Return each entry word for word. Leave the images out.

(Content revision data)
────

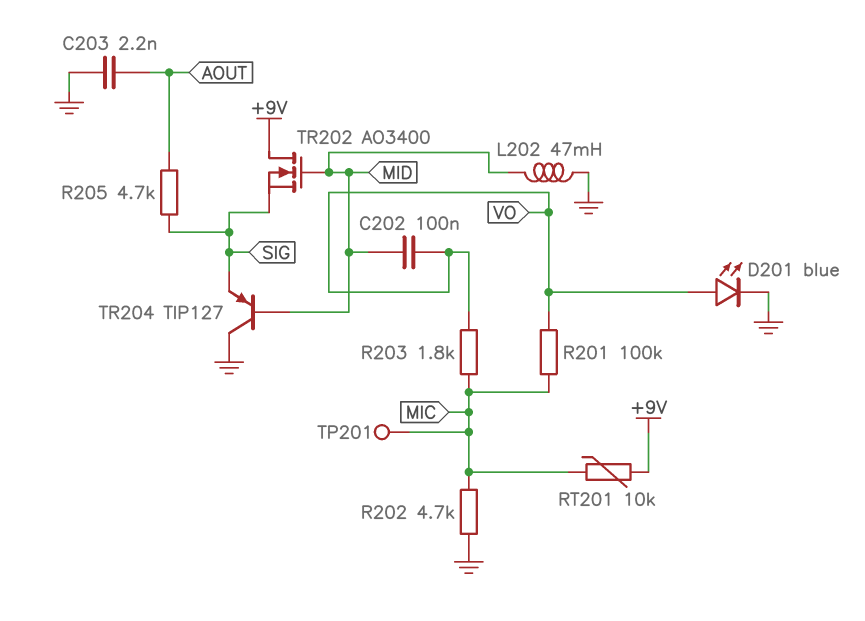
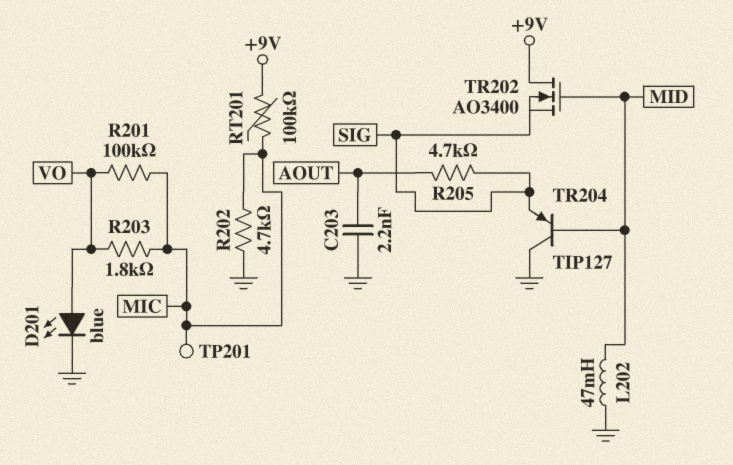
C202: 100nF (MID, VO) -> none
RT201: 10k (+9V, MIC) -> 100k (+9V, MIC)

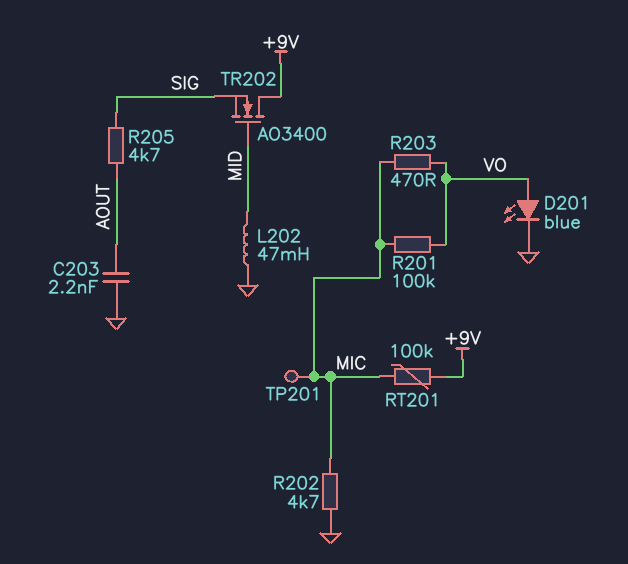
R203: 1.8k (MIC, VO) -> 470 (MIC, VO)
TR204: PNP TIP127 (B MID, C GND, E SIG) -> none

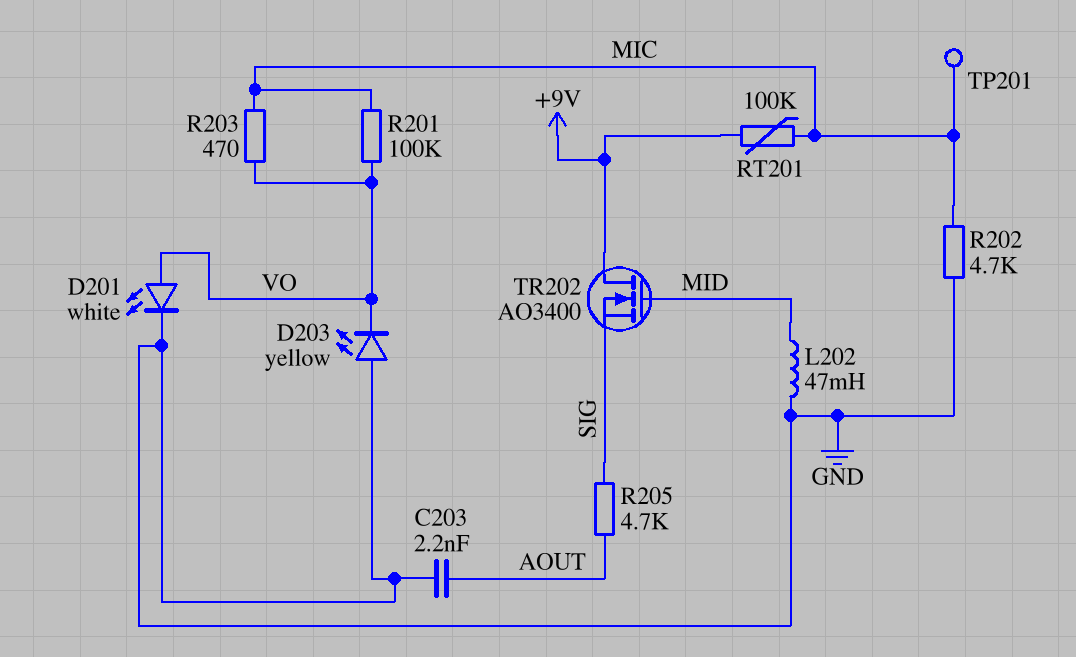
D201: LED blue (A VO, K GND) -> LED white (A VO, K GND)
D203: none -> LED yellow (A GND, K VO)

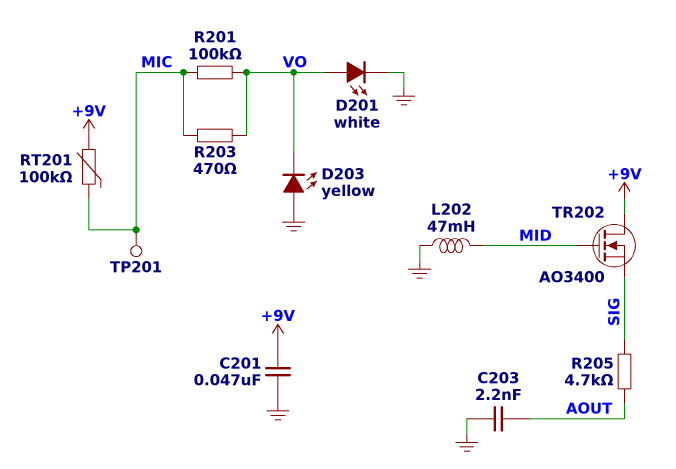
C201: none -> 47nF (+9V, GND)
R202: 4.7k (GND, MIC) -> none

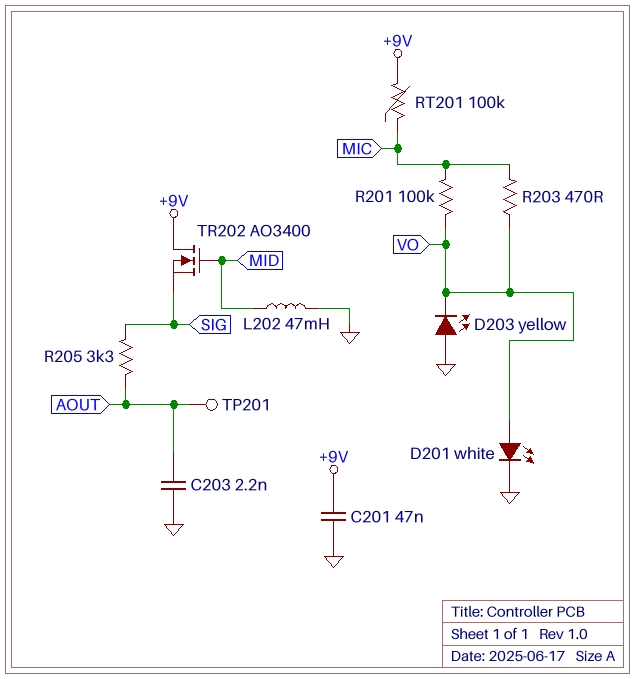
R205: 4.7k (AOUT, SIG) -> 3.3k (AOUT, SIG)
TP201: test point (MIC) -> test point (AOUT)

────

_ANSWER TO THIS PROBLEM_.
C202: 100nF (MID, VO) -> none
RT201: 10k (+9V, MIC) -> 100k (+9V, MIC)

R203: 1.8k (MIC, VO) -> 470 (MIC, VO)
TR204: PNP TIP127 (B MID, C GND, E SIG) -> none

D201: LED blue (A VO, K GND) -> LED white (A VO, K GND)
D203: none -> LED yellow (A GND, K VO)

C201: none -> 47nF (+9V, GND)
R202: 4.7k (GND, MIC) -> none

R205: 4.7k (AOUT, SIG) -> 3.3k (AOUT, SIG)
TP201: test point (MIC) -> test point (AOUT)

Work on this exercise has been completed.